Collected data
* * * *

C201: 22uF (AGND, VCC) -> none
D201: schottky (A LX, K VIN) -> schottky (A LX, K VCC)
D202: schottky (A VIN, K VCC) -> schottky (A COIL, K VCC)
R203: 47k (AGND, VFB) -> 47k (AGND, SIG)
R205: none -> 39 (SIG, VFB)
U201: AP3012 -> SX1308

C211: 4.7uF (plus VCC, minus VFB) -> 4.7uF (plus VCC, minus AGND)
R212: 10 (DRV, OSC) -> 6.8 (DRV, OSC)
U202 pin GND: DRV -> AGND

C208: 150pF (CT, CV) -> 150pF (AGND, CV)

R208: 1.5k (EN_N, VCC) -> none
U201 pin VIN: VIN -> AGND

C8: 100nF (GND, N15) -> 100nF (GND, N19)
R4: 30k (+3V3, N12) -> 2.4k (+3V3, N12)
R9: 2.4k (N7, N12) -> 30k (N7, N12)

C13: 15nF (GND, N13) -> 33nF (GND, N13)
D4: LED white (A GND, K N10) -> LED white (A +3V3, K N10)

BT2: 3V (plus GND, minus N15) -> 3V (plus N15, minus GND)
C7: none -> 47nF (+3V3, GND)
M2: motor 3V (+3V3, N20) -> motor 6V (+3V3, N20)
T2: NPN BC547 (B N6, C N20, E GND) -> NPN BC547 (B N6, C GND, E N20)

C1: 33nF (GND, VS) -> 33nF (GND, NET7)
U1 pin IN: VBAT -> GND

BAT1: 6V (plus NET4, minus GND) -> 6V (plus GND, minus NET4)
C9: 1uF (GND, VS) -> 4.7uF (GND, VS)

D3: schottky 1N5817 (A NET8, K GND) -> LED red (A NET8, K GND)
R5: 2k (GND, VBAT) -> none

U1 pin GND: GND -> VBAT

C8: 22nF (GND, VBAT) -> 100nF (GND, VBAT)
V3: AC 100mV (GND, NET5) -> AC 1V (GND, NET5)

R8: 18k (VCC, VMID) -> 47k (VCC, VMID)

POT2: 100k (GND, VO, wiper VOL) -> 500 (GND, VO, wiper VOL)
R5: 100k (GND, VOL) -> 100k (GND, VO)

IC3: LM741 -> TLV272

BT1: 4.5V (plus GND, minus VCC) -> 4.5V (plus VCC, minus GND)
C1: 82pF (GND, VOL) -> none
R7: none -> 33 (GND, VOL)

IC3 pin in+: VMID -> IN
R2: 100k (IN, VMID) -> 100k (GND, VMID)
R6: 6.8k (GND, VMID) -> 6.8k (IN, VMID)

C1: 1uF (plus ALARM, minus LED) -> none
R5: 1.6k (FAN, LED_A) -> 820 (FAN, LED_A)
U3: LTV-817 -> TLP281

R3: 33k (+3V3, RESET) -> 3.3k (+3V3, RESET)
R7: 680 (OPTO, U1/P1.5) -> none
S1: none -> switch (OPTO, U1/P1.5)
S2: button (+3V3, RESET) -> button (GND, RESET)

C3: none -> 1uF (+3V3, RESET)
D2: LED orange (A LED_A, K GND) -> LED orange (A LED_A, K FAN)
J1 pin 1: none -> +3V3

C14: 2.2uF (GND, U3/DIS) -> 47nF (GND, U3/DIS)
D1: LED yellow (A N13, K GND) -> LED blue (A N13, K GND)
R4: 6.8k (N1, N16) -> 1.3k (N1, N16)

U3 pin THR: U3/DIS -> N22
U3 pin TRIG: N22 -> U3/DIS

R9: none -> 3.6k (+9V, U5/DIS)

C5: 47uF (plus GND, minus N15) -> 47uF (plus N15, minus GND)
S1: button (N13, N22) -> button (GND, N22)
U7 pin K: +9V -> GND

* * * *

* **Exercise aim**:
Would you restate each of the entries word for word?

* **Finished task**:
C201: 22uF (AGND, VCC) -> none
D201: schottky (A LX, K VIN) -> schottky (A LX, K VCC)
D202: schottky (A VIN, K VCC) -> schottky (A COIL, K VCC)
R203: 47k (AGND, VFB) -> 47k (AGND, SIG)
R205: none -> 39 (SIG, VFB)
U201: AP3012 -> SX1308

C211: 4.7uF (plus VCC, minus VFB) -> 4.7uF (plus VCC, minus AGND)
R212: 10 (DRV, OSC) -> 6.8 (DRV, OSC)
U202 pin GND: DRV -> AGND

C208: 150pF (CT, CV) -> 150pF (AGND, CV)

R208: 1.5k (EN_N, VCC) -> none
U201 pin VIN: VIN -> AGND

C8: 100nF (GND, N15) -> 100nF (GND, N19)
R4: 30k (+3V3, N12) -> 2.4k (+3V3, N12)
R9: 2.4k (N7, N12) -> 30k (N7, N12)

C13: 15nF (GND, N13) -> 33nF (GND, N13)
D4: LED white (A GND, K N10) -> LED white (A +3V3, K N10)

BT2: 3V (plus GND, minus N15) -> 3V (plus N15, minus GND)
C7: none -> 47nF (+3V3, GND)
M2: motor 3V (+3V3, N20) -> motor 6V (+3V3, N20)
T2: NPN BC547 (B N6, C N20, E GND) -> NPN BC547 (B N6, C GND, E N20)

C1: 33nF (GND, VS) -> 33nF (GND, NET7)
U1 pin IN: VBAT -> GND

BAT1: 6V (plus NET4, minus GND) -> 6V (plus GND, minus NET4)
C9: 1uF (GND, VS) -> 4.7uF (GND, VS)

D3: schottky 1N5817 (A NET8, K GND) -> LED red (A NET8, K GND)
R5: 2k (GND, VBAT) -> none

U1 pin GND: GND -> VBAT

C8: 22nF (GND, VBAT) -> 100nF (GND, VBAT)
V3: AC 100mV (GND, NET5) -> AC 1V (GND, NET5)

R8: 18k (VCC, VMID) -> 47k (VCC, VMID)

POT2: 100k (GND, VO, wiper VOL) -> 500 (GND, VO, wiper VOL)
R5: 100k (GND, VOL) -> 100k (GND, VO)

IC3: LM741 -> TLV272

BT1: 4.5V (plus GND, minus VCC) -> 4.5V (plus VCC, minus GND)
C1: 82pF (GND, VOL) -> none
R7: none -> 33 (GND, VOL)

IC3 pin in+: VMID -> IN
R2: 100k (IN, VMID) -> 100k (GND, VMID)
R6: 6.8k (GND, VMID) -> 6.8k (IN, VMID)

C1: 1uF (plus ALARM, minus LED) -> none
R5: 1.6k (FAN, LED_A) -> 820 (FAN, LED_A)
U3: LTV-817 -> TLP281

R3: 33k (+3V3, RESET) -> 3.3k (+3V3, RESET)
R7: 680 (OPTO, U1/P1.5) -> none
S1: none -> switch (OPTO, U1/P1.5)
S2: button (+3V3, RESET) -> button (GND, RESET)

C3: none -> 1uF (+3V3, RESET)
D2: LED orange (A LED_A, K GND) -> LED orange (A LED_A, K FAN)
J1 pin 1: none -> +3V3

C14: 2.2uF (GND, U3/DIS) -> 47nF (GND, U3/DIS)
D1: LED yellow (A N13, K GND) -> LED blue (A N13, K GND)
R4: 6.8k (N1, N16) -> 1.3k (N1, N16)

U3 pin THR: U3/DIS -> N22
U3 pin TRIG: N22 -> U3/DIS

R9: none -> 3.6k (+9V, U5/DIS)

C5: 47uF (plus GND, minus N15) -> 47uF (plus N15, minus GND)
S1: button (N13, N22) -> button (GND, N22)
U7 pin K: +9V -> GND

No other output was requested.